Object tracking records
--*--
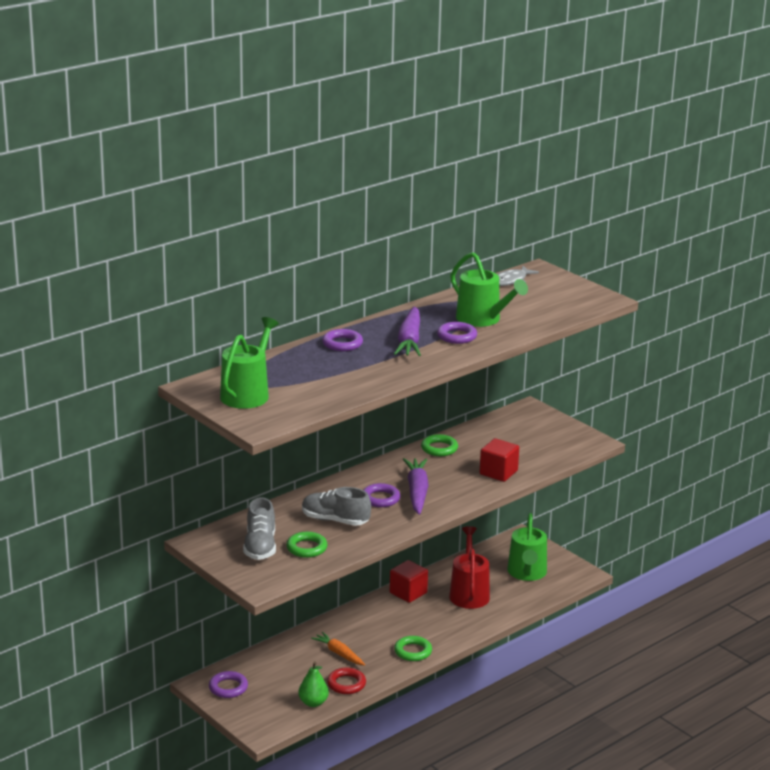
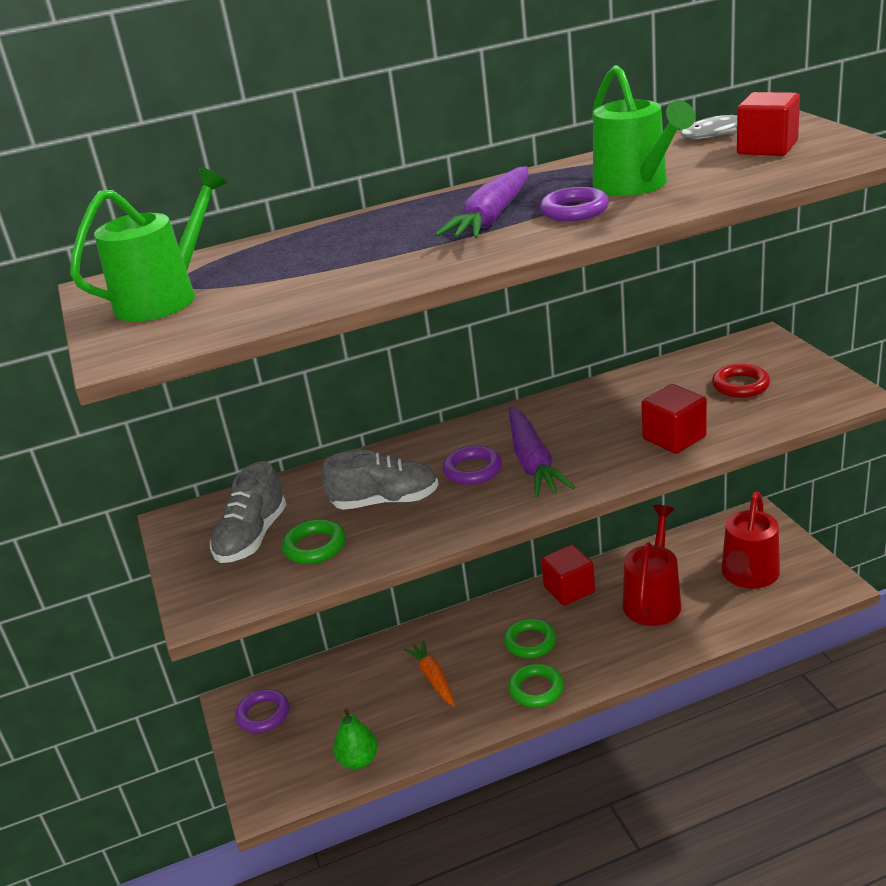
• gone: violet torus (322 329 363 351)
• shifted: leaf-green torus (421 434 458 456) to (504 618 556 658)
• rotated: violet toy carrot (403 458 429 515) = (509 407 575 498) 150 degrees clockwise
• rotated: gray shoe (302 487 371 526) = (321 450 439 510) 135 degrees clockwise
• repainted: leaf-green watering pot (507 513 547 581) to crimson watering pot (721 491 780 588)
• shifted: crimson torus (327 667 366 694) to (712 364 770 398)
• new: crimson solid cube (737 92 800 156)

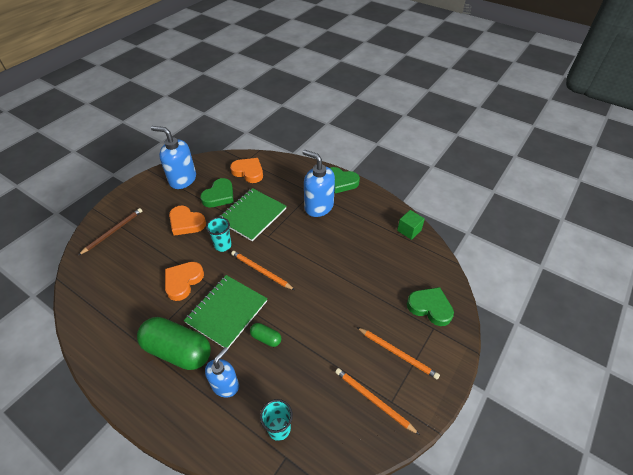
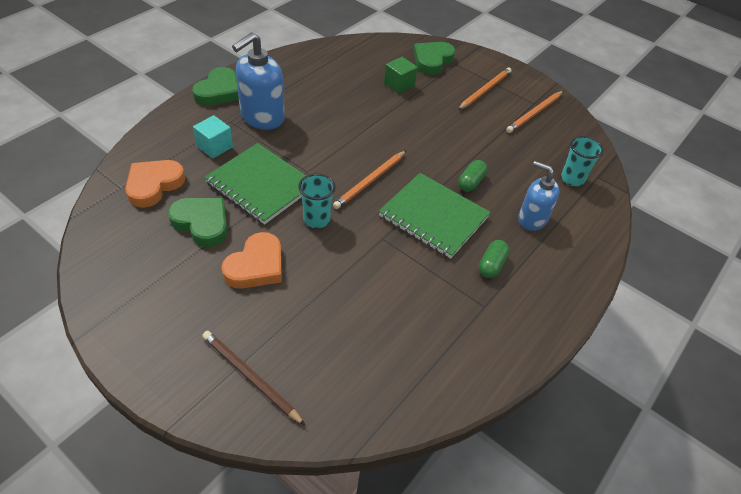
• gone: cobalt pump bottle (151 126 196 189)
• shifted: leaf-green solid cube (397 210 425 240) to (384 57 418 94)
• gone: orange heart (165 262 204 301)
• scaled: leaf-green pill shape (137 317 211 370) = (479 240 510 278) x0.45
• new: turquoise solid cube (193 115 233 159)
--*--
▶ _TASK DESCRIPTION_
Count how many lines of the records hold the string "violet"; the answer is that number alone.

▶ _RESPONSE TO THIS EXERCISE_
2